YOUR ASSIGNMENT | Write out each line of the listing as it stands, without the images.

:::::

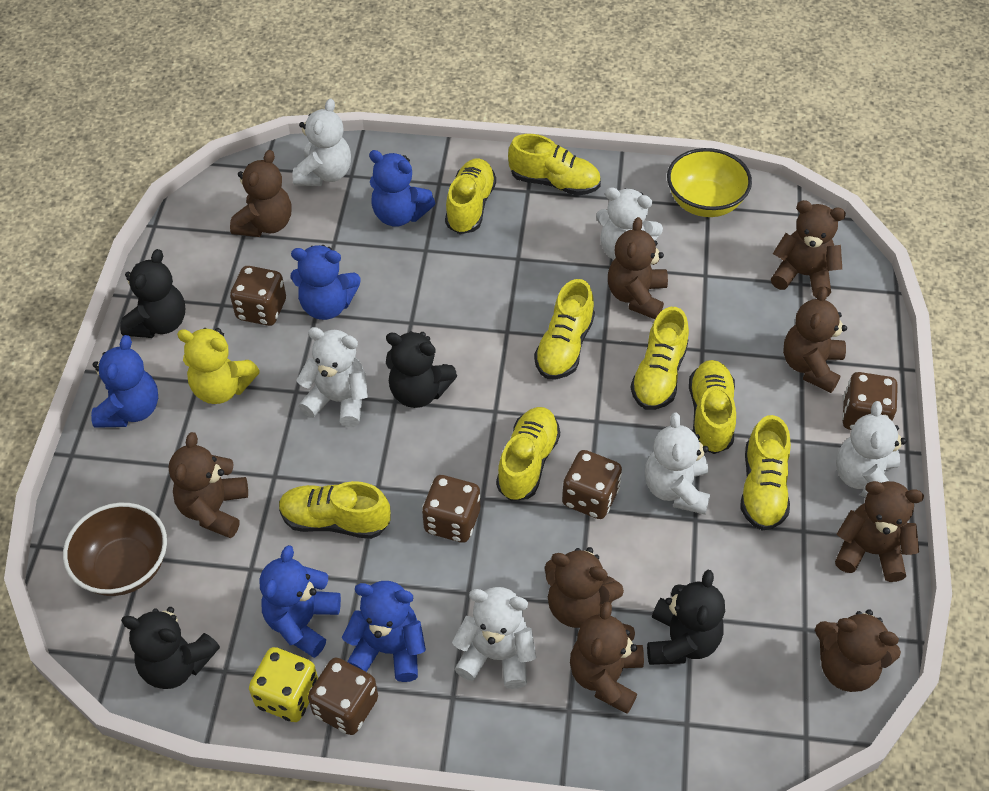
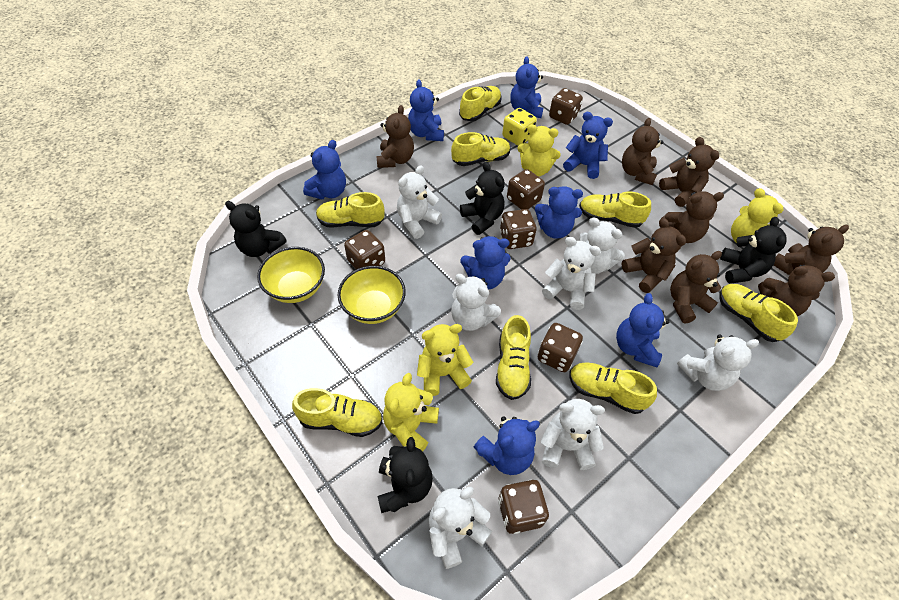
blue teddy bear: 5 -> 8
brown bowl: 1 -> 0
brown dice: 5 -> 6
brown teddy bear: 9 -> 8
white teddy bear: 6 -> 7
yellow bowl: 1 -> 2
yellow teddy bear: 1 -> 4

:::::

RESPONSE TO THIS EXERCISE |
blue teddy bear: 5 -> 8
brown bowl: 1 -> 0
brown dice: 5 -> 6
brown teddy bear: 9 -> 8
white teddy bear: 6 -> 7
yellow bowl: 1 -> 2
yellow teddy bear: 1 -> 4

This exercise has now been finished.